Start of Exercise input
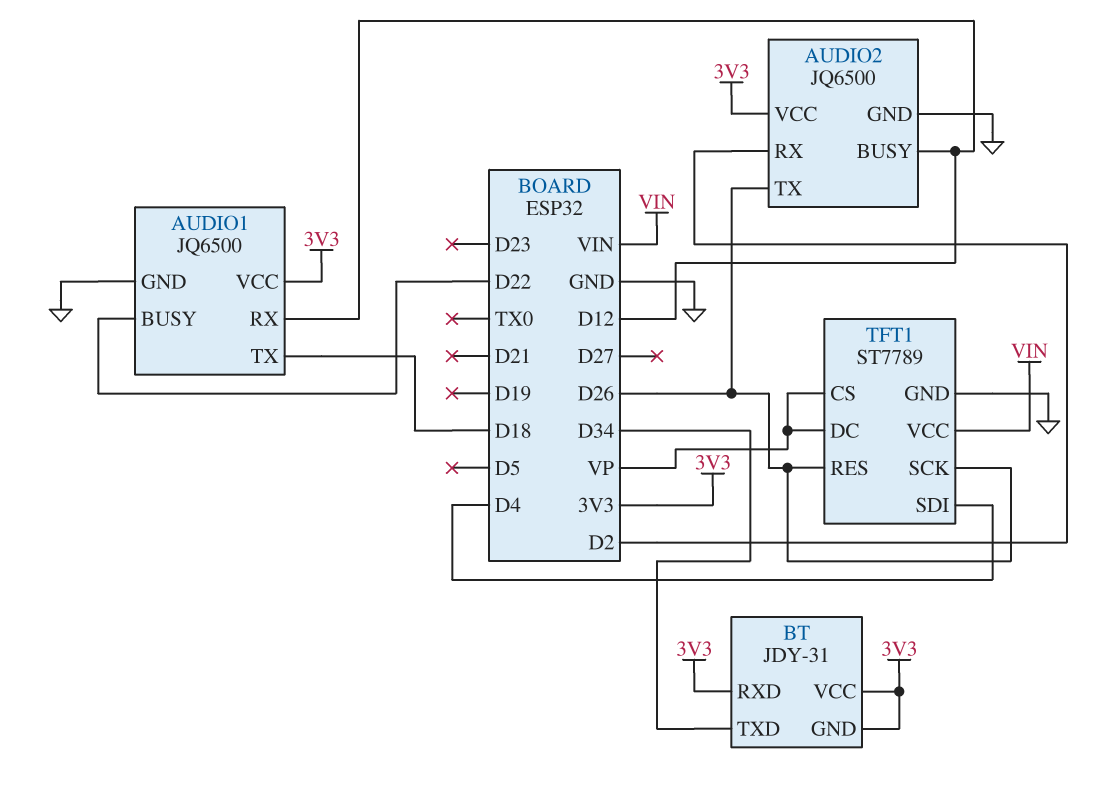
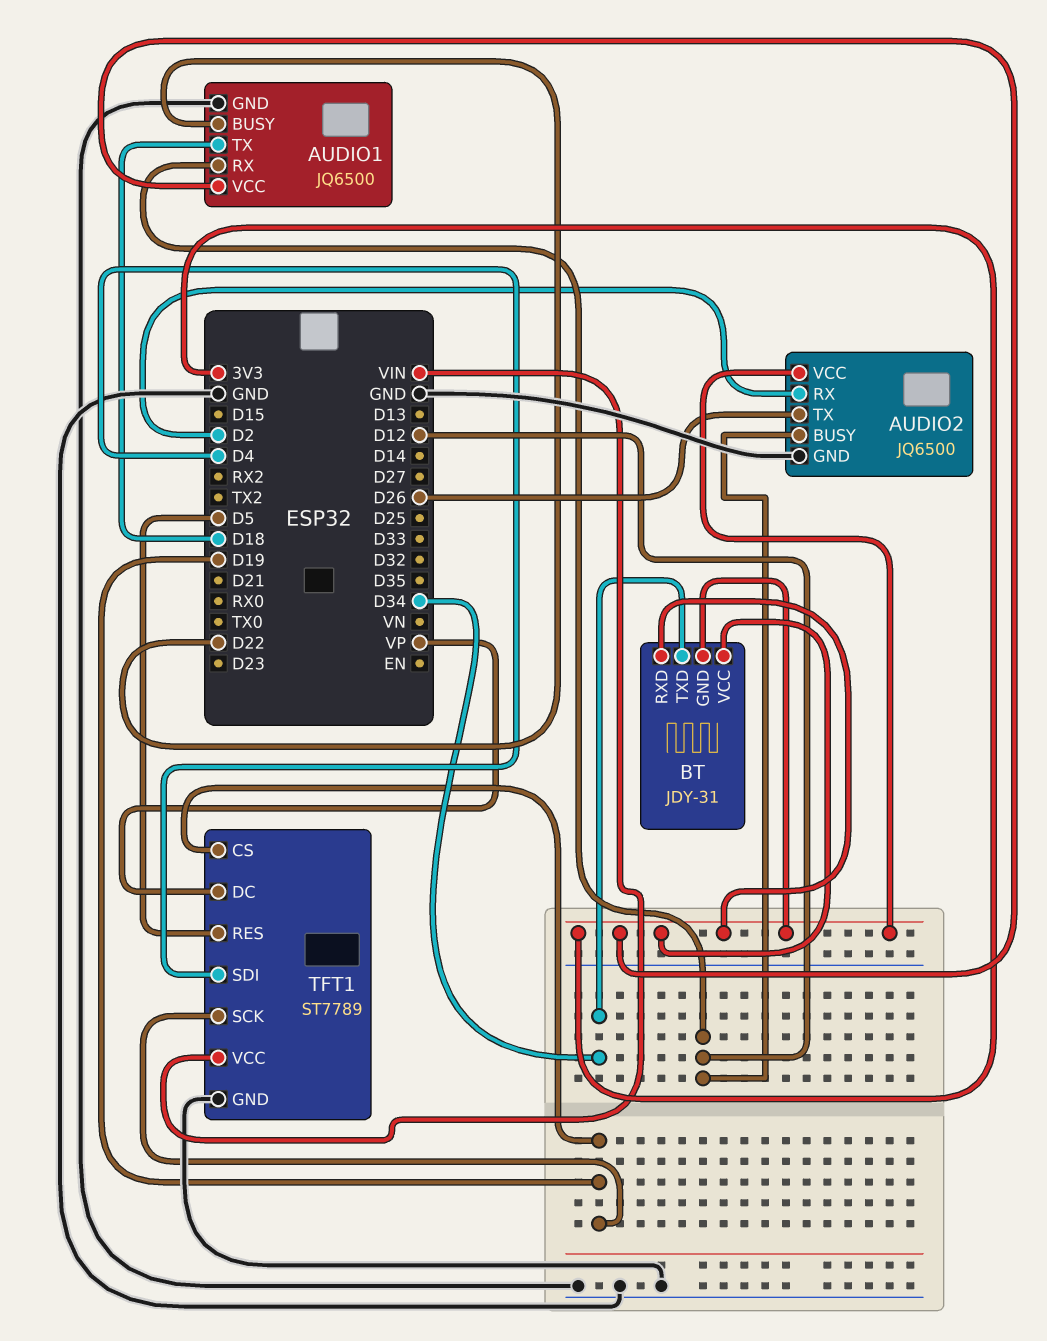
TFT1 pin CS: VP -> D19
TFT1 pin RES: D26 -> D5
TFT1 pin SCK: D26 -> D19

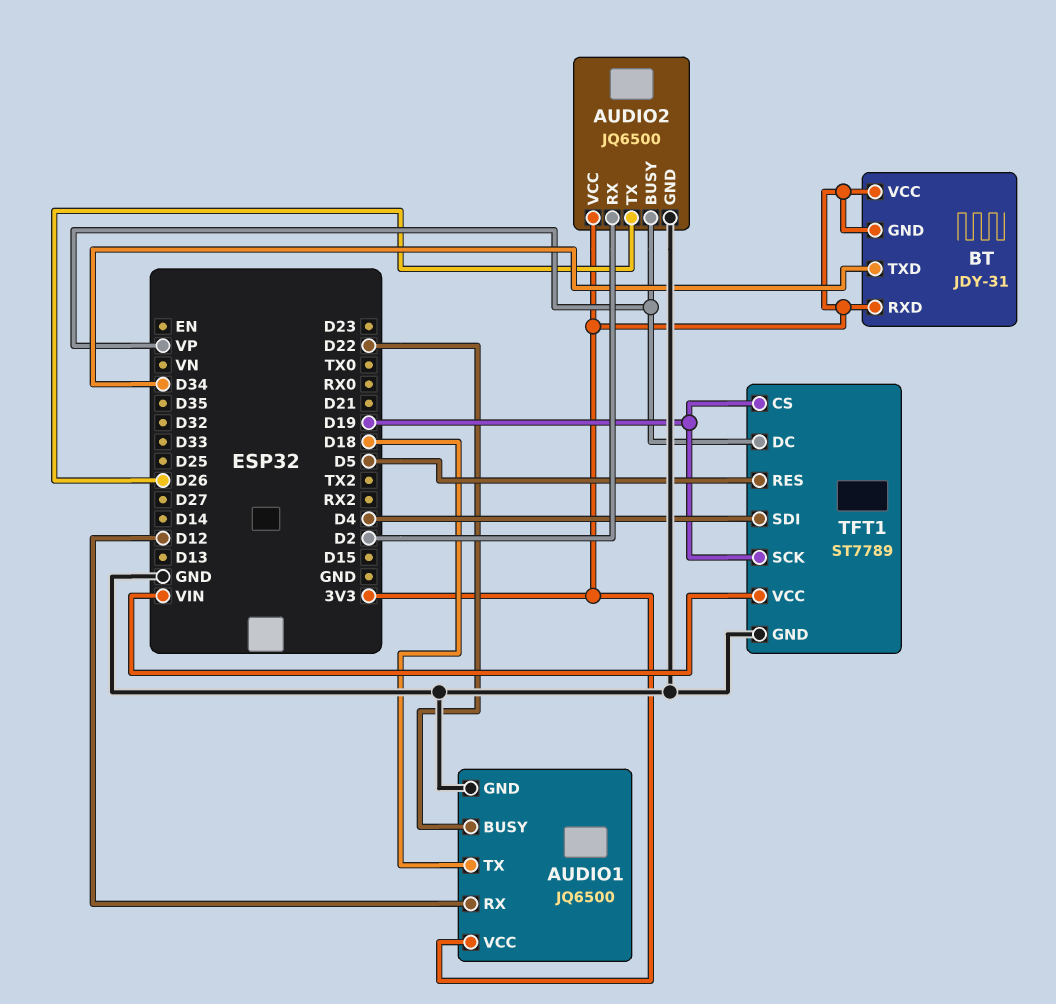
AUDIO2 pin BUSY: D12 -> VP

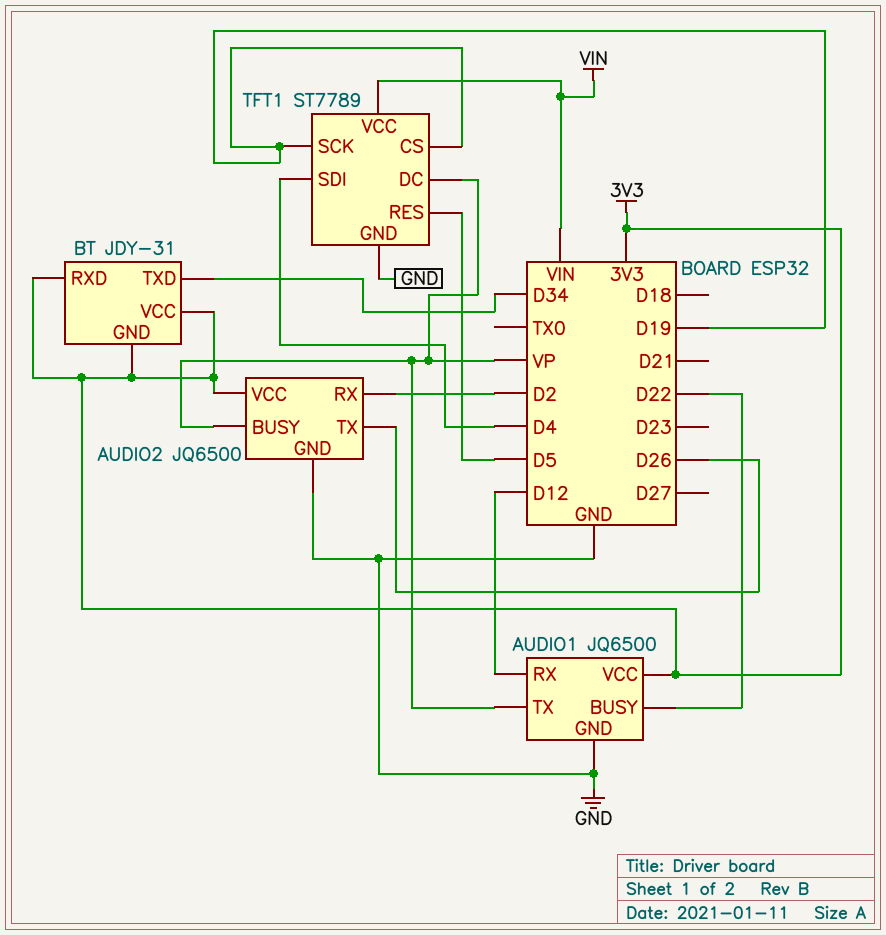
AUDIO1 pin TX: D18 -> VP

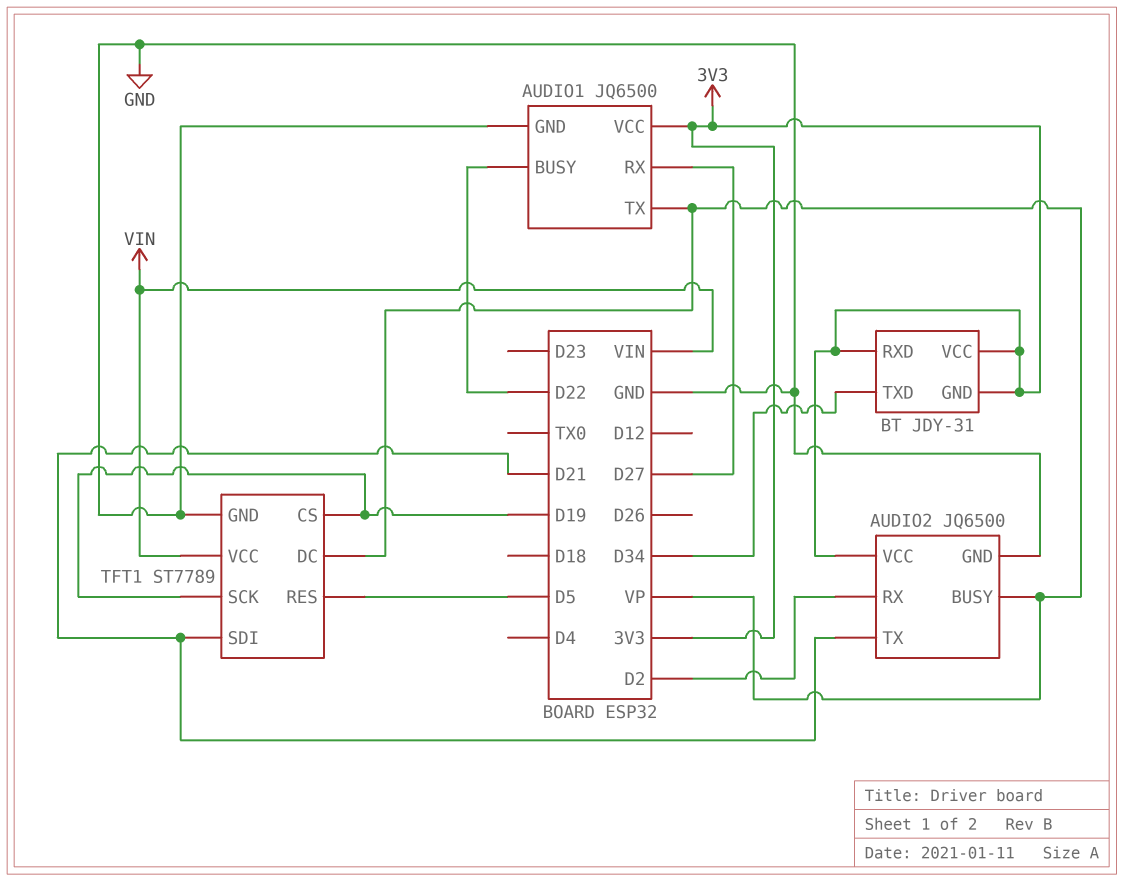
AUDIO1 pin RX: D12 -> D27
AUDIO2 pin TX: D26 -> D21
TFT1 pin SDI: D4 -> D21

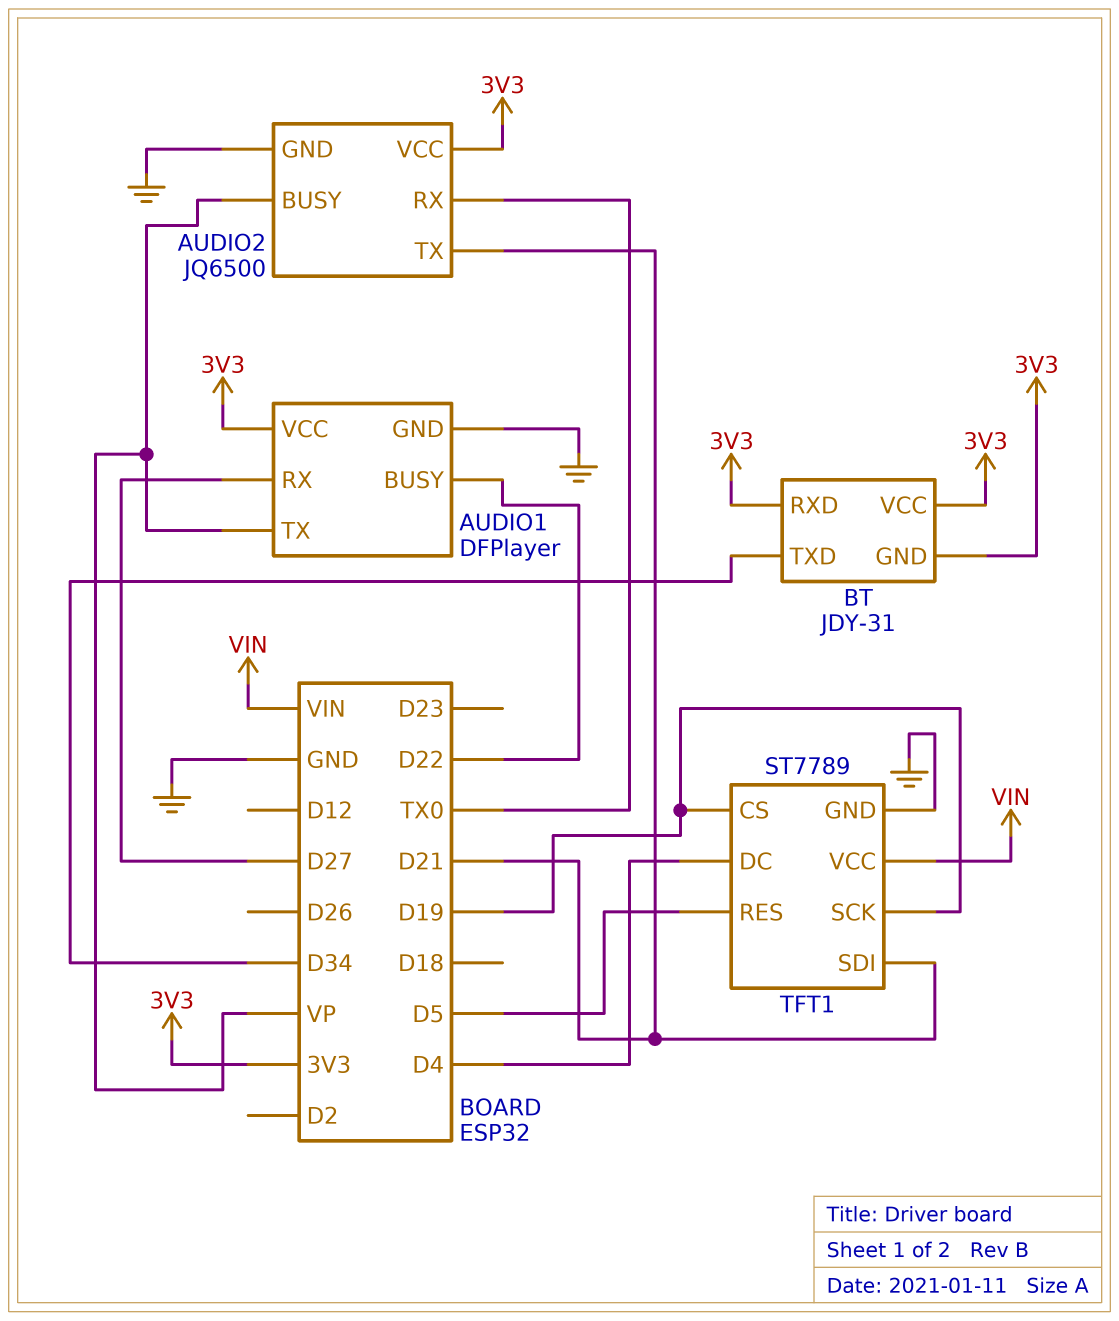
AUDIO1: JQ6500 -> DFPlayer
AUDIO2 pin RX: D2 -> TX0
TFT1 pin DC: VP -> D4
End of Exercise input
▸ **What is expected**: Should there be pictures in the data, leave them out and return the rest exactly.

▸ **Written response**:
TFT1 pin CS: VP -> D19
TFT1 pin RES: D26 -> D5
TFT1 pin SCK: D26 -> D19

AUDIO2 pin BUSY: D12 -> VP

AUDIO1 pin TX: D18 -> VP

AUDIO1 pin RX: D12 -> D27
AUDIO2 pin TX: D26 -> D21
TFT1 pin SDI: D4 -> D21

AUDIO1: JQ6500 -> DFPlayer
AUDIO2 pin RX: D2 -> TX0
TFT1 pin DC: VP -> D4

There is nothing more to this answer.